What the task requires. Report, as a number alone, how many lines below contain the string "rolling".

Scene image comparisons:
□ □ □ □ □

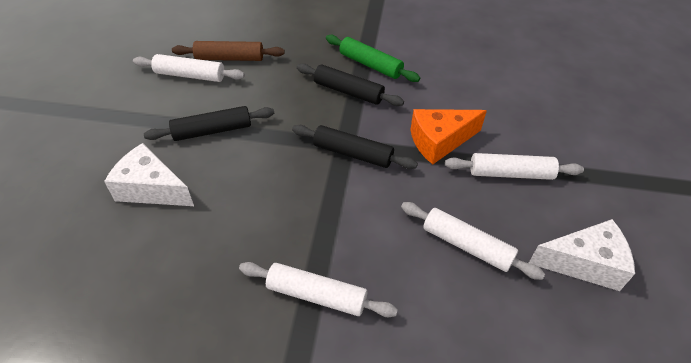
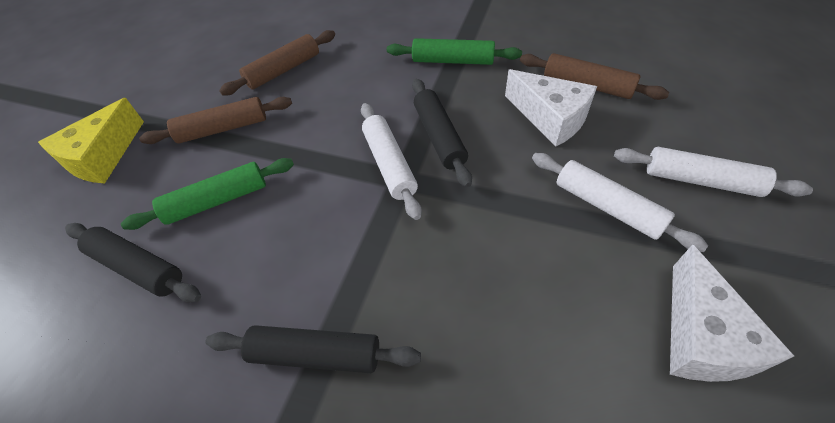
brown rolling pin: 1 -> 3
green rolling pin: 1 -> 2
orange cheese: 1 -> 0
white rolling pin: 4 -> 3
yellow cheese: 0 -> 1

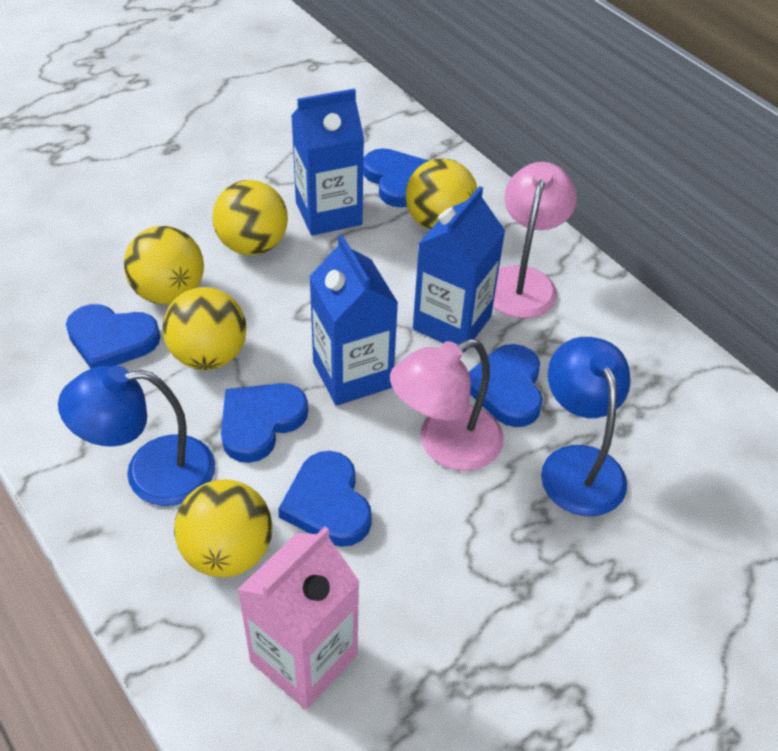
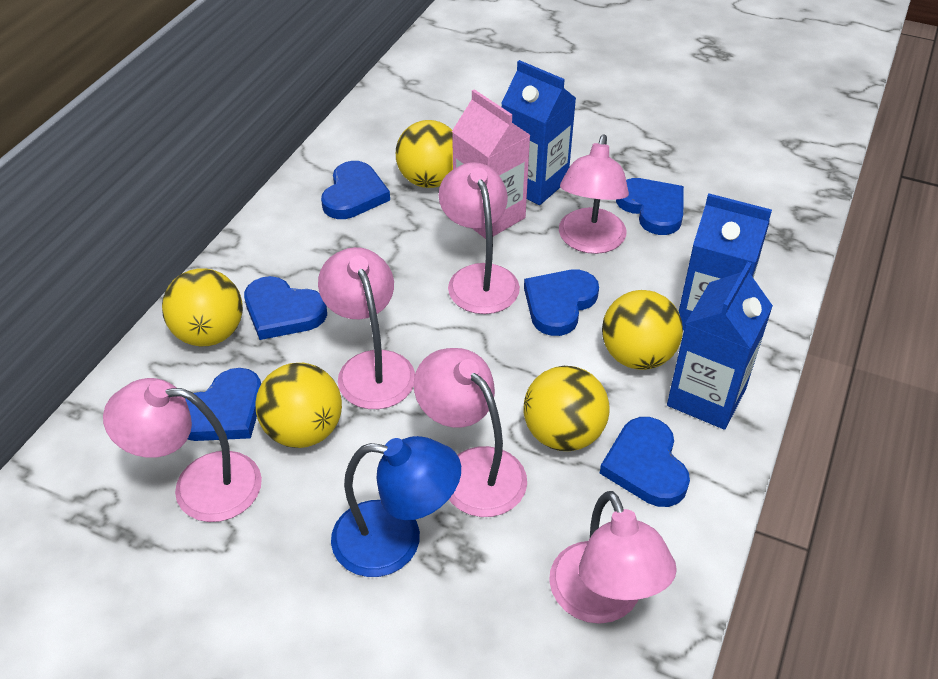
blue heart: 5 -> 6
blue lamp: 2 -> 1
pink lamp: 2 -> 6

□ □ □ □ □

Exercise output. 3